↓↓↓

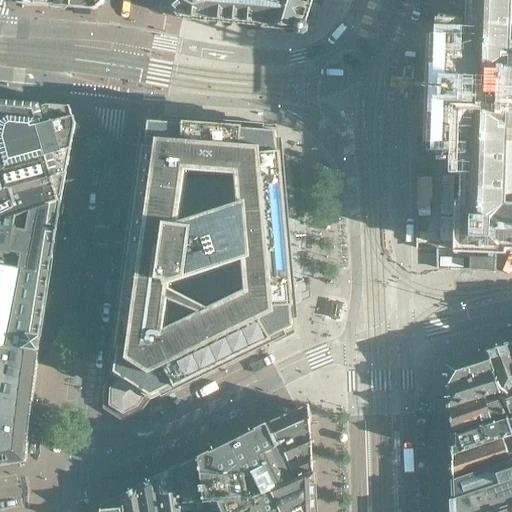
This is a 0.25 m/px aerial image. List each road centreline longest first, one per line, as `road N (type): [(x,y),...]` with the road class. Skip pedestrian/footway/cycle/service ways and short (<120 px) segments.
road 1 (tertiary): [(74,481),(318,358),(403,337)]
road 2 (tertiary): [(111,135),(74,481)]
road 3 (tertiary): [(403,337),(399,81),(375,46),(339,34)]
road 4 (tertiary): [(339,34),(287,58),(133,38)]
road 5 (residential): [(410,511),(403,337)]
road 6 (tertiary): [(0,74),(68,80),(96,103),(111,135)]
road 7 (tertiary): [(133,38),(0,26)]
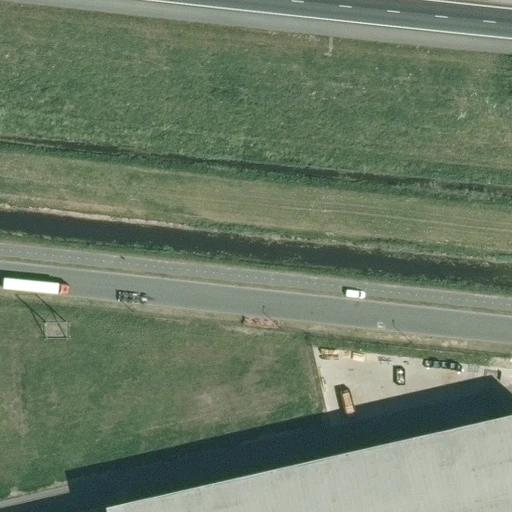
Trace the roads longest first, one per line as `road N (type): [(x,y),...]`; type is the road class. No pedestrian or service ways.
road 1 (unclassified): [(511,331),(0,274)]
road 2 (motorway): [(276,0),(511,25)]
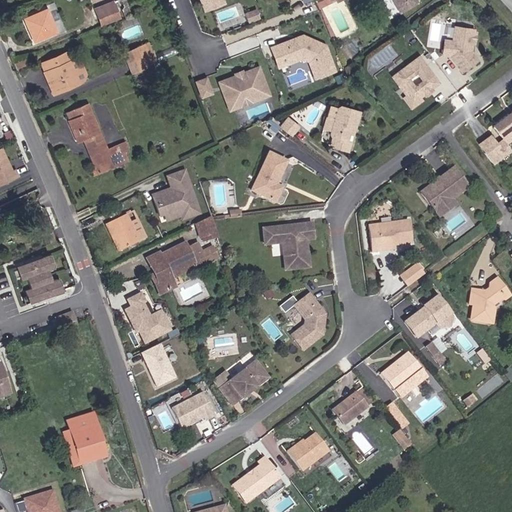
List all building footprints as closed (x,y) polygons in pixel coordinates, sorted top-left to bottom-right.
[(114,0),(96,7),(103,27),(118,20),(121,16),(114,0)] [(226,0),(200,0),(205,12),(227,3),(226,0)] [(394,0),(403,13),(421,3),(419,0),(394,0)] [(48,8),(24,19),(35,43),(59,32),(48,8)] [(476,28),(455,24),(452,39),(444,38),(442,56),(450,56),(463,74),(481,60),(473,49),(479,36),(476,28)] [(303,34),(271,46),(281,68),(303,60),(307,63),(315,81),(339,71),(329,44),(303,34)] [(151,43),(124,53),(134,74),(159,64),(151,43)] [(68,52),(41,63),(55,95),(90,83),(82,59),(74,61),(68,52)] [(420,55),(392,76),(405,96),(403,98),(413,110),(424,100),(421,97),(441,82),(420,55)] [(236,75),(219,81),(231,111),(273,95),(262,66),(245,72),(244,69),(235,72),(236,75)] [(208,76),(195,81),(203,99),(216,94),(208,76)] [(126,142),(108,148),(90,103),(66,113),(80,143),(85,141),(90,155),(98,174),(130,162),(127,153),(130,152),(126,142)] [(356,110),(334,104),(322,144),(343,150),(356,110)] [(511,111),(494,125),(503,137),(509,144),(511,141),(511,111)] [(300,126),(289,117),(281,127),(292,136),(300,126)] [(497,142),(491,134),(479,144),(494,163),(511,150),(511,149),(509,144),(503,137),(497,142)] [(0,146),(0,184),(20,176),(16,167),(12,168),(3,146),(0,146)] [(284,162),(262,153),(244,191),(272,204),(277,187),(272,185),(284,162)] [(472,188),(454,166),(419,193),(439,219),(458,205),(455,200),(472,188)] [(203,215),(186,170),(166,178),(170,189),(153,195),(164,224),(181,217),(183,222),(203,215)] [(106,225),(121,252),(148,238),(134,210),(106,225)] [(212,216),(195,225),(207,253),(221,245),(212,216)] [(410,219),(368,224),(371,254),(396,251),(397,246),(413,245),(410,219)] [(307,222),(255,229),(258,247),(275,245),(279,273),(306,269),(302,242),(309,241),(307,222)] [(161,251),(147,258),(153,270),(151,276),(161,297),(178,288),(174,279),(198,267),(185,241),(162,253),(161,251)] [(49,254),(17,266),(21,280),(28,278),(32,289),(26,290),(32,305),(65,291),(59,278),(53,280),(49,270),(56,268),(49,254)] [(417,264),(400,276),(408,285),(424,273),(417,264)] [(486,291),(472,288),(469,306),(473,306),(471,323),(495,326),(497,312),(495,306),(504,299),(506,302),(511,297),(511,295),(499,277),(489,283),(489,288),(486,291)] [(161,326),(152,307),(141,312),(134,298),(135,297),(131,289),(119,295),(123,302),(117,305),(127,327),(130,326),(136,338),(161,326)] [(326,313),(311,293),(293,307),(305,319),(305,325),(291,336),(305,353),(324,336),(326,313)] [(453,316),(437,296),(404,323),(418,341),(438,325),(441,329),(451,327),(453,316)] [(73,312),(55,319),(60,329),(77,322),(73,312)] [(177,377),(162,344),(141,354),(156,387),(177,377)] [(407,352),(380,374),(395,393),(423,372),(407,352)] [(271,378),(257,360),(221,389),(234,407),(271,378)] [(0,361),(0,399),(12,395),(0,361)] [(167,407),(194,393),(191,387),(164,401),(167,407)] [(217,417),(203,391),(171,408),(183,431),(204,420),(206,422),(217,417)] [(356,392),(331,410),(342,428),(367,408),(356,392)] [(400,429),(409,422),(393,400),(384,407),(400,429)] [(109,458),(94,412),(66,421),(75,449),(68,451),(72,468),(109,458)] [(402,429),(394,432),(398,445),(406,442),(402,429)] [(322,452),(309,433),(282,453),(295,471),(322,452)] [(281,479),(265,457),(257,463),(258,466),(232,485),(246,504),(281,479)] [(60,511),(54,490),(23,499),(26,511),(60,511)]
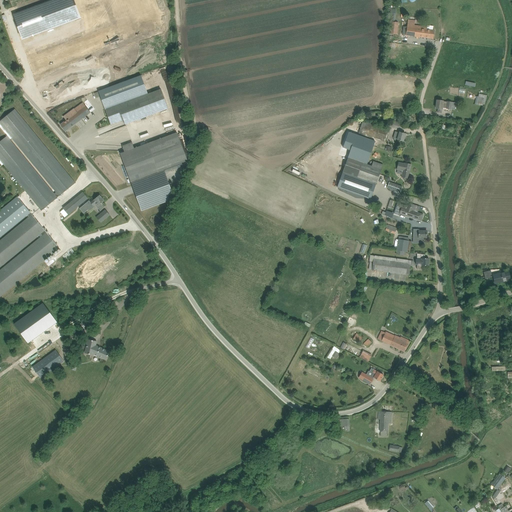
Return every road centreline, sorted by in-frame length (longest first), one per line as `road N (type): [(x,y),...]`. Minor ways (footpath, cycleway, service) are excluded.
road 1 (unclassified): [(393,377),(374,401),(344,413),(303,411),(278,394),(208,324),(140,226),(0,66)]
road 2 (unclassified): [(439,314),(420,102),(440,41)]
road 3 (track): [(156,246),(197,138),(177,0)]
road 4 (track): [(159,511),(242,462),(295,407)]
road 5 (track): [(505,68),(432,217)]
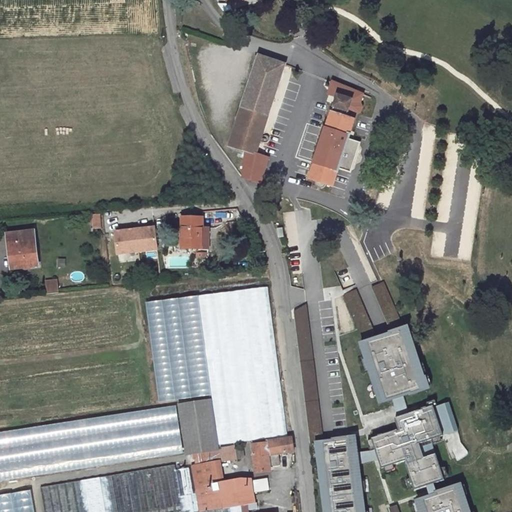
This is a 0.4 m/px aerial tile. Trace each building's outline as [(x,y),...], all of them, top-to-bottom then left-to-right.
[(285,65),(259,56),(229,147),(246,152),(243,178),(261,184),(269,158),(256,154),(285,65)] [(337,98),(311,179),(316,180),(316,182),(316,184),(317,186),(319,188),(321,188),(324,187),(326,185),(326,184),(333,186),(338,168),(349,172),(351,170),(360,145),(358,142),(348,138),(356,114),(360,112),(362,107),(360,102),(363,94),(333,82),(329,95),(337,98)] [(100,214),(93,215),(94,229),(101,229),(100,214)] [(202,218),(182,218),(182,248),(202,248),(202,228),(202,218)] [(158,249),(155,227),(145,228),(145,226),(127,228),(127,231),(119,232),(116,232),(118,254),(158,249)] [(8,234),(10,255),(13,254),(15,269),(39,266),(34,231),(8,234)] [(47,282),(48,294),(58,293),(57,281),(47,282)] [(393,332),(406,328),(385,281),(373,286),(393,332)] [(365,342),(378,337),(357,289),(344,294),(365,342)] [(324,438),(308,304),(295,311),(310,440),(317,439),(324,438)] [(365,342),(361,343),(370,373),(371,372),(382,403),(396,398),(405,395),(413,393),(413,394),(435,387),(431,375),(430,376),(414,326),(406,328),(393,332),(378,337),(365,342)] [(454,335),(450,340),(454,344),(458,340),(454,335)] [(405,395),(396,398),(402,417),(411,413),(405,395)] [(211,399),(178,404),(186,453),(197,451),(219,448),(211,399)] [(433,408),(443,435),(443,436),(458,431),(449,402),(433,408)] [(0,480),(183,453),(176,405),(0,432),(0,480)] [(395,430),(396,431),(372,439),(376,450),(379,460),(382,468),(407,460),(408,464),(407,464),(415,489),(427,485),(440,481),(444,479),(443,478),(440,467),(432,444),(431,439),(443,435),(433,408),(433,406),(411,413),(402,417),(396,419),(399,429),(395,430)] [(324,438),(317,439),(325,511),(370,511),(364,462),(363,452),(361,433),(333,436),(333,437),(324,438)] [(431,439),(432,444),(444,440),(443,436),(443,435),(431,439)] [(266,443),(253,444),(256,472),(270,470),(270,466),(268,455),(278,453),(294,451),(292,438),(266,441),(266,443)] [(235,445),(219,448),(197,451),(200,464),(220,461),(237,458),(235,445)] [(379,460),(376,450),(363,452),(364,462),(379,460)] [(270,466),(280,464),(278,453),(268,455),(270,466)] [(195,487),(224,481),(220,461),(200,464),(191,466),(191,467),(195,487)] [(175,464),(41,487),(44,511),(199,511),(195,487),(191,467),(176,470),(175,464)] [(240,505),(256,502),(254,490),(253,480),(253,479),(241,478),(224,481),(195,487),(199,511),(200,511),(240,505)] [(253,480),(254,490),(269,487),(268,478),(253,480)] [(440,481),(427,485),(430,494),(443,489),(440,481)] [(430,494),(416,498),(420,511),(475,511),(466,482),(443,489),(430,494)] [(0,511),(32,511),(29,493),(0,497),(0,511)] [(241,505),(242,511),(248,511),(248,510),(258,508),(257,503),(241,505)]
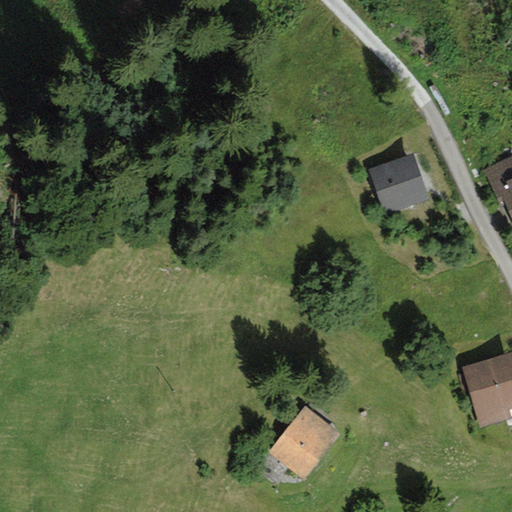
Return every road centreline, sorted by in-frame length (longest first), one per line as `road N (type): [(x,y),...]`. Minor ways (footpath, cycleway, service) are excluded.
road 1 (track): [(331,0),(424,101),(511,273)]
road 2 (track): [(511,480),(373,487),(348,495),(339,511)]
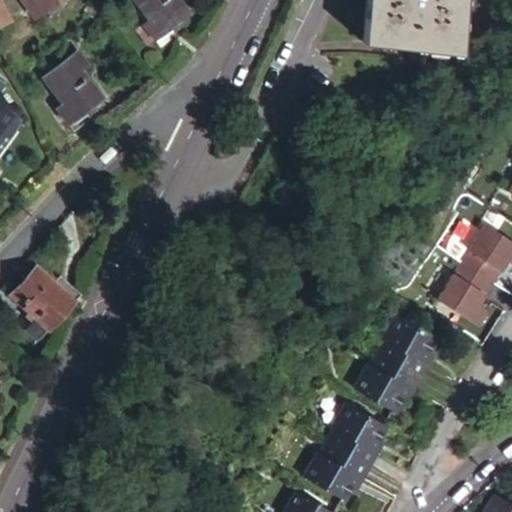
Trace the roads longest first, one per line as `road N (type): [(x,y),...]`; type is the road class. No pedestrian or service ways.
road 1 (residential): [(8,511),(214,85)]
road 2 (residential): [(0,269),(135,125),(214,85)]
road 3 (residential): [(431,500),(444,426),(511,322)]
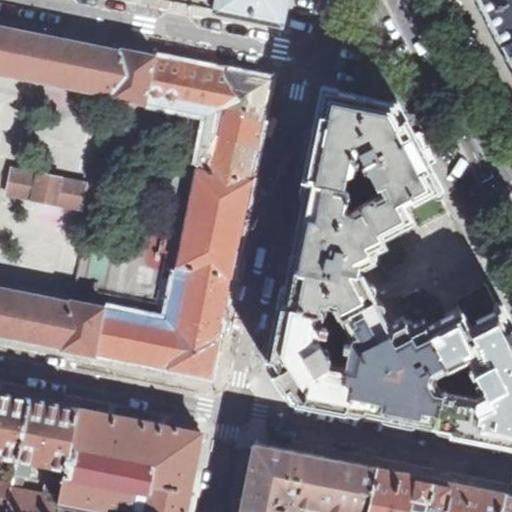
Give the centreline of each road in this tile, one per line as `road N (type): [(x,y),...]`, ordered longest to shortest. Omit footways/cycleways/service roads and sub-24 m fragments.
road 1 (residential): [(306,56),(235,410)]
road 2 (residential): [(306,56),(26,0)]
road 3 (residential): [(235,410),(511,463)]
road 4 (tertiary): [(411,0),(511,197)]
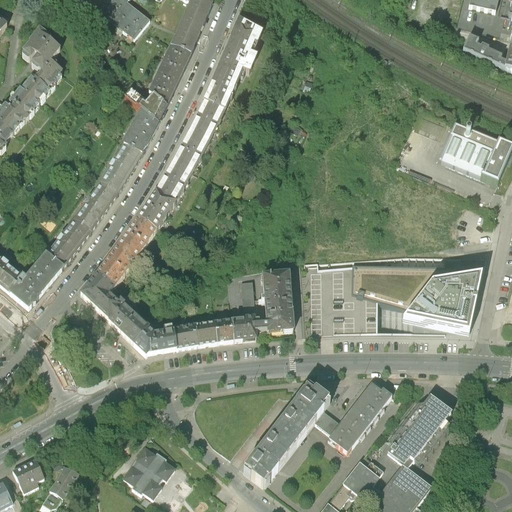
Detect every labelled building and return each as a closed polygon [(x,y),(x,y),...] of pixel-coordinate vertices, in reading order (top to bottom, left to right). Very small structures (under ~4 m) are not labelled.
[(57,0),(72,11),(81,0),(80,0),(57,0)] [(80,0),(81,0),(134,44),(149,25),(126,6),(130,2),(127,0),(80,0)] [(215,5),(202,0),(193,0),(191,7),(172,51),(192,59),(215,5)] [(390,0),(390,5),(409,9),(411,1),(408,0),(390,0)] [(470,0),(468,10),(495,16),(498,0),(470,0)] [(245,20),(233,48),(255,56),(261,41),(264,42),(268,31),(245,20)] [(30,46),(22,55),(30,61),(34,56),(37,58),(31,65),(42,74),(49,65),(58,54),(48,45),(51,41),(39,32),(28,44),(30,46)] [(511,47),(507,61),(500,59),(500,60),(486,54),(487,51),(481,49),(480,51),(475,48),(477,44),(469,40),(463,53),(492,67),(511,75),(511,43),(511,47)] [(261,59),(255,56),(233,48),(222,76),(243,85),(249,72),(255,75),(261,59)] [(172,51),(160,76),(179,86),(186,72),(192,59),(172,51)] [(62,75),(49,65),(42,74),(34,83),(31,81),(21,93),(39,109),(62,81),(59,79),(62,75)] [(173,99),(179,86),(160,76),(149,98),(152,100),(167,112),(173,99)] [(232,112),(243,85),(222,76),(211,103),(232,112)] [(0,114),(0,157),(6,150),(5,148),(12,139),(24,125),(25,126),(27,124),(39,109),(21,93),(7,110),(5,109),(0,114)] [(159,130),(167,112),(152,100),(147,107),(132,94),(125,101),(141,114),(159,130)] [(211,103),(196,132),(216,143),(232,112),(211,103)] [(143,160),(159,130),(141,114),(122,148),(124,149),(143,160)] [(196,132),(180,163),(199,174),(216,143),(196,132)] [(511,155),(511,152),(498,146),(482,183),(497,190),(511,155)] [(124,149),(101,188),(118,200),(143,160),(124,149)] [(176,208),(199,174),(180,163),(155,195),(176,208)] [(101,188),(74,225),(91,238),(118,200),(101,188)] [(155,195),(137,223),(157,237),(176,208),(155,195)] [(437,206),(433,205),(435,199),(432,198),(428,208),(446,215),(449,204),(439,201),(437,206)] [(137,223),(121,246),(140,260),(157,237),(137,223)] [(74,225),(46,258),(64,273),(91,238),(74,225)] [(115,293),(140,260),(121,246),(97,278),(115,293)] [(22,279),(21,281),(8,297),(29,315),(64,273),(46,258),(26,282),(22,279)] [(21,281),(0,262),(0,290),(8,297),(21,281)] [(445,273),(428,271),(353,269),(317,272),(322,337),(376,336),(377,322),(377,305),(411,314),(402,325),(459,337),(467,338),(482,269),(445,268),(445,273)] [(261,279),(266,327),(267,336),(266,338),(294,336),(292,315),(289,277),(261,279)] [(79,298),(101,320),(114,305),(110,301),(115,293),(97,278),(79,298)] [(240,286),(244,322),(255,321),(252,285),(240,286)] [(117,308),(114,305),(101,320),(133,350),(150,333),(121,305),(117,308)] [(267,336),(266,327),(259,327),(258,322),(255,321),(244,322),(231,324),(234,347),(257,344),(257,337),(263,336),(267,336)] [(214,326),(217,349),(234,347),(231,324),(214,326)] [(194,329),(198,351),(217,349),(214,326),(194,329)] [(177,355),(198,351),(194,329),(174,332),(177,355)] [(154,337),(150,333),(133,350),(146,362),(148,360),(177,355),(174,332),(154,337)] [(369,391),(362,400),(381,415),(393,400),(383,393),(380,396),(371,388),(369,391)] [(304,392),(291,409),(314,425),(322,414),(329,405),(315,395),(313,398),(304,392)] [(442,409),(430,399),(392,448),(395,450),(389,458),(404,470),(408,472),(412,466),(414,465),(418,468),(449,428),(445,425),(452,416),(442,409)] [(363,438),(381,415),(362,400),(356,408),(344,424),(363,438)] [(287,415),(276,429),(298,446),(314,425),(291,409),(287,415)] [(348,458),(363,438),(344,424),(341,428),(337,425),(322,414),(314,425),(332,439),(329,443),(348,458)] [(267,441),(260,451),(282,467),(298,446),(276,429),(267,441)] [(141,494),(143,492),(155,500),(163,488),(158,484),(162,479),(167,482),(177,468),(164,460),(166,458),(158,452),(156,454),(145,447),(136,460),(134,463),(132,466),(123,480),(133,487),(132,488),(141,494)] [(82,452),(77,449),(72,456),(80,462),(83,458),(80,455),(82,452)] [(266,489),(282,467),(260,451),(251,463),(244,472),(266,489)] [(47,455),(23,467),(36,492),(51,484),(48,479),(57,475),(47,455)] [(404,470),(386,493),(382,490),(378,486),(385,478),(365,463),(333,504),(326,511),(343,511),(354,498),(357,500),(359,497),(361,499),(365,503),(374,491),(379,494),(383,498),(376,506),(381,510),(379,511),(427,511),(428,511),(422,508),(434,492),(408,472),(404,470)] [(62,508),(68,500),(84,475),(69,468),(64,478),(54,491),(57,493),(49,504),(57,509),(62,508)] [(0,485),(0,491),(9,507),(24,500),(27,510),(34,506),(25,487),(18,489),(12,479),(0,485)] [(0,511),(9,507),(0,491),(0,511)]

↑↑↑

■ TASK TO COMPLETE
Write out everything from the beginning of the listing down to the line that contains "road 1 (tertiary): [(74,481),(318,358),(403,337)]", including that line, word for word, and leave out any pictures.

■ COMPLETE RESPONSE
This is a 0.25 m/px aerial image. List each road centreline longest first, one per line, as `road N (type): [(x,y),...]` with the road class. Skip pedestrian/footway/cycle/service ways and short (<120 px) segments.
road 1 (tertiary): [(74,481),(318,358),(403,337)]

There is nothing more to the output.